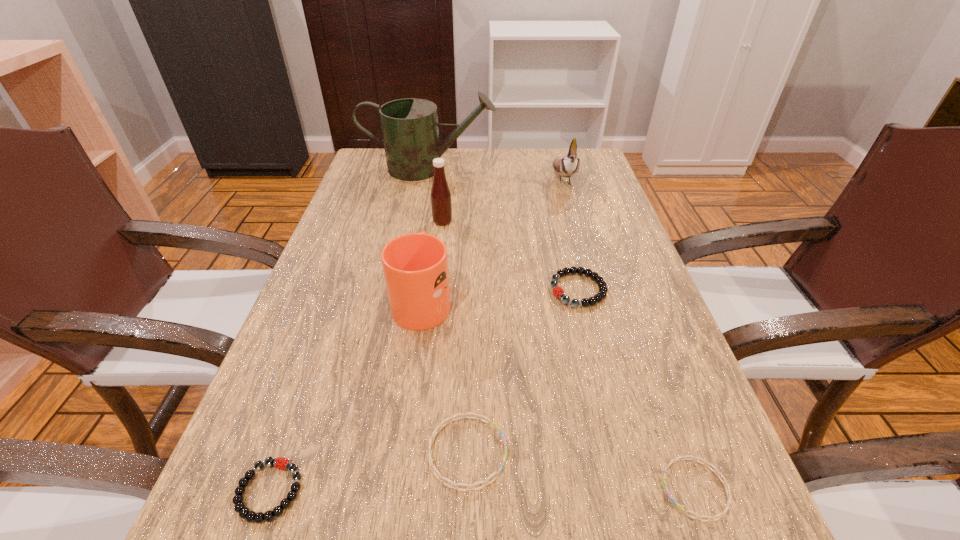
Where is `vacant space located 0.200m on the back of the farthest bracelet`? The image size is (960, 540). vacant space located 0.200m on the back of the farthest bracelet is located at coordinates (561, 221).

At what (x,y) coordinates should I click in order to perform the action: click on free space located 0.330m on the surface of the left blue bracelet showing star-shaped elements. Please return your answer as a coordinate pair (x, y). Looking at the image, I should click on (727, 452).

This screenshot has height=540, width=960. Find the location of `vacant space located 0.070m on the back of the nearer black bracelet`. vacant space located 0.070m on the back of the nearer black bracelet is located at coordinates (296, 417).

Image resolution: width=960 pixels, height=540 pixels. What are the coordinates of `free spot located 0.210m on the surface of the right blue bracelet showing star-shaped elements` in the screenshot? It's located at (515, 489).

Where is `free spot located 0.050m on the surface of the right blue bracelet showing star-shaped elements`? This screenshot has width=960, height=540. free spot located 0.050m on the surface of the right blue bracelet showing star-shaped elements is located at coordinates (628, 489).

I want to click on free spot located 0.190m on the surface of the right blue bracelet showing star-shaped elements, so click(529, 489).

Image resolution: width=960 pixels, height=540 pixels. What are the coordinates of `watering can present at the far edge` in the screenshot? It's located at (410, 131).

Where is `bird at the far edge`? Image resolution: width=960 pixels, height=540 pixels. bird at the far edge is located at coordinates (566, 166).

Find the location of `watering can that is at the left edge`. watering can that is at the left edge is located at coordinates (410, 131).

At what (x,y) coordinates should I click in order to perform the action: click on bracelet that is at the left edge. Please return your answer as a coordinate pair (x, y). The height and width of the screenshot is (540, 960). Looking at the image, I should click on (244, 512).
════
### Your goal
Print all of the entries above verbatim, leaving out the pictures.

### Your response
Where is `vacant space located 0.200m on the back of the farthest bracelet`? The image size is (960, 540). vacant space located 0.200m on the back of the farthest bracelet is located at coordinates (561, 221).

At what (x,y) coordinates should I click in order to perform the action: click on free space located 0.330m on the surface of the left blue bracelet showing star-shaped elements. Please return your answer as a coordinate pair (x, y). Looking at the image, I should click on (727, 452).

This screenshot has height=540, width=960. Find the location of `vacant space located 0.070m on the back of the nearer black bracelet`. vacant space located 0.070m on the back of the nearer black bracelet is located at coordinates (296, 417).

Image resolution: width=960 pixels, height=540 pixels. What are the coordinates of `free spot located 0.210m on the surface of the right blue bracelet showing star-shaped elements` in the screenshot? It's located at (515, 489).

Where is `free spot located 0.050m on the surface of the right blue bracelet showing star-shaped elements`? This screenshot has width=960, height=540. free spot located 0.050m on the surface of the right blue bracelet showing star-shaped elements is located at coordinates (628, 489).

I want to click on free spot located 0.190m on the surface of the right blue bracelet showing star-shaped elements, so click(529, 489).

Image resolution: width=960 pixels, height=540 pixels. What are the coordinates of `watering can present at the far edge` in the screenshot? It's located at (410, 131).

Where is `bird at the far edge`? Image resolution: width=960 pixels, height=540 pixels. bird at the far edge is located at coordinates (566, 166).

Find the location of `watering can that is at the left edge`. watering can that is at the left edge is located at coordinates (410, 131).

At what (x,y) coordinates should I click in order to perform the action: click on bracelet that is at the left edge. Please return your answer as a coordinate pair (x, y). The height and width of the screenshot is (540, 960). Looking at the image, I should click on (244, 512).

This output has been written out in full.